**REQUIRED ACTION**
Here the job is to transcribe the data exactly while omitting the images.

**DATASET SECTION**
=== Section Start ===

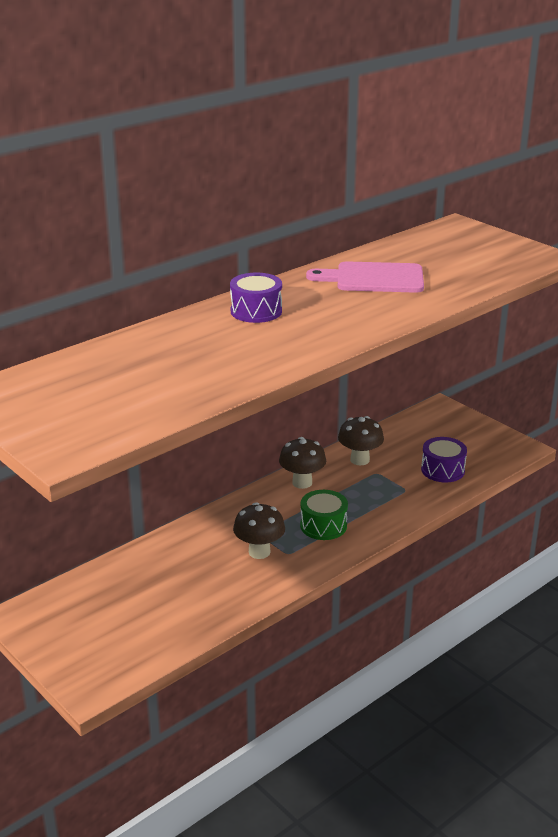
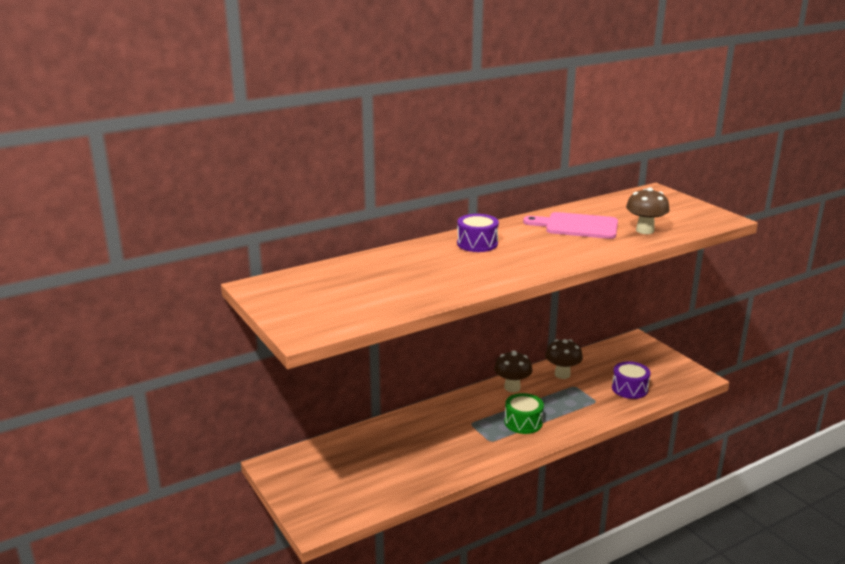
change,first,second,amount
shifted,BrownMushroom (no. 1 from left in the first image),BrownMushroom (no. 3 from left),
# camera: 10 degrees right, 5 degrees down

=== Section End ===

**ANSWER**
change,first,second,amount
shifted,BrownMushroom (no. 1 from left in the first image),BrownMushroom (no. 3 from left),
# camera: 10 degrees right, 5 degrees down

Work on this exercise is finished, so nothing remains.